Top of Data excerpts

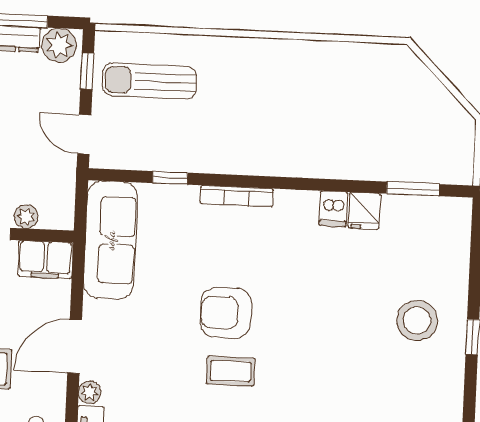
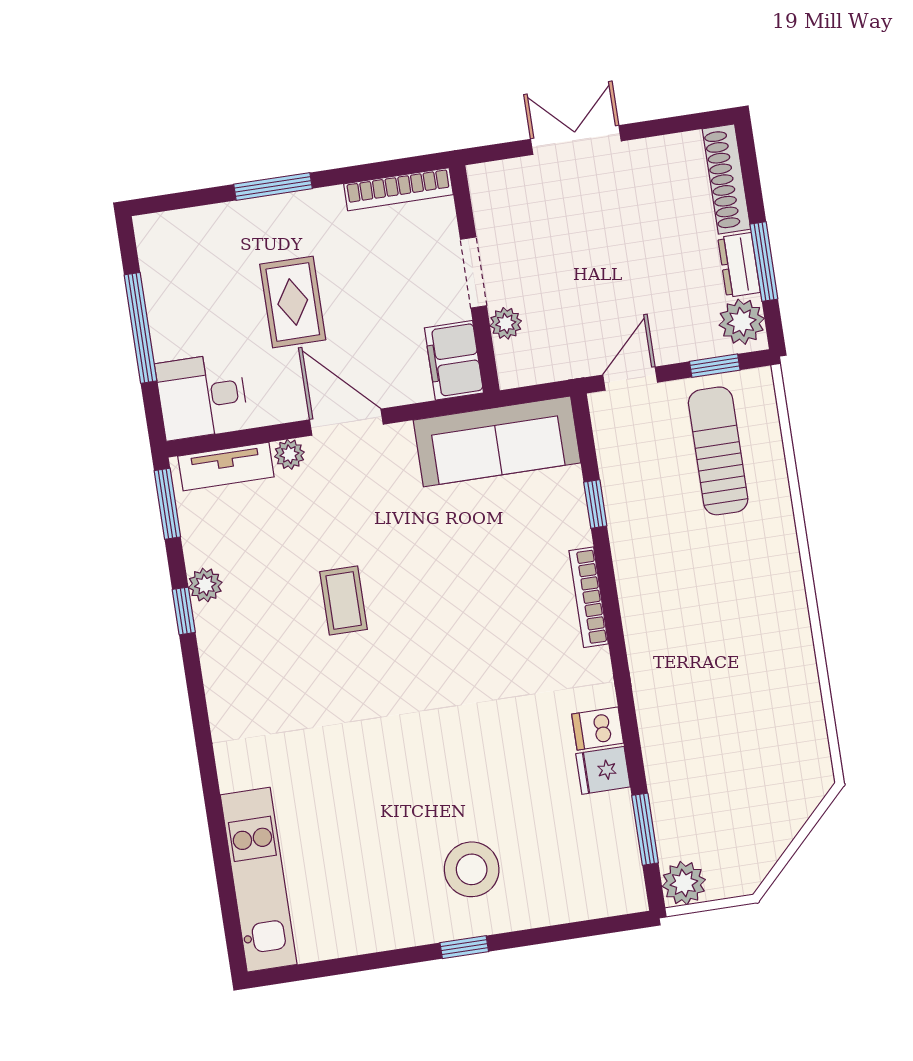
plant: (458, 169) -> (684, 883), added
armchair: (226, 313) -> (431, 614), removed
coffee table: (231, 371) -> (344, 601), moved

Bottom of Data excerpts
Top of Data excerpts

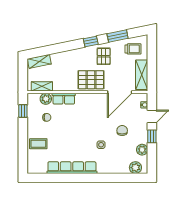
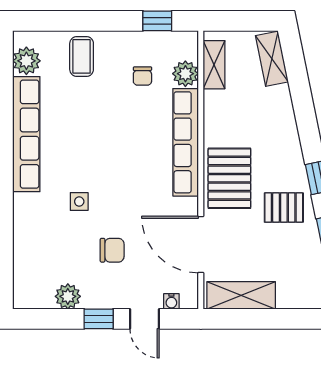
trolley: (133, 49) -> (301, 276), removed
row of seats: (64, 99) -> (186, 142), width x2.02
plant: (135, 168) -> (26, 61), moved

Bottom of Data excerpts

_Task directions:_
Print exactly the lines above from the one with "armchair: (226, 313) -> (431, 614), removed" to the one with "coffee table: (231, 371) -> (344, 601), moved", including both.

_Result of the exercise:_
armchair: (226, 313) -> (431, 614), removed
coffee table: (231, 371) -> (344, 601), moved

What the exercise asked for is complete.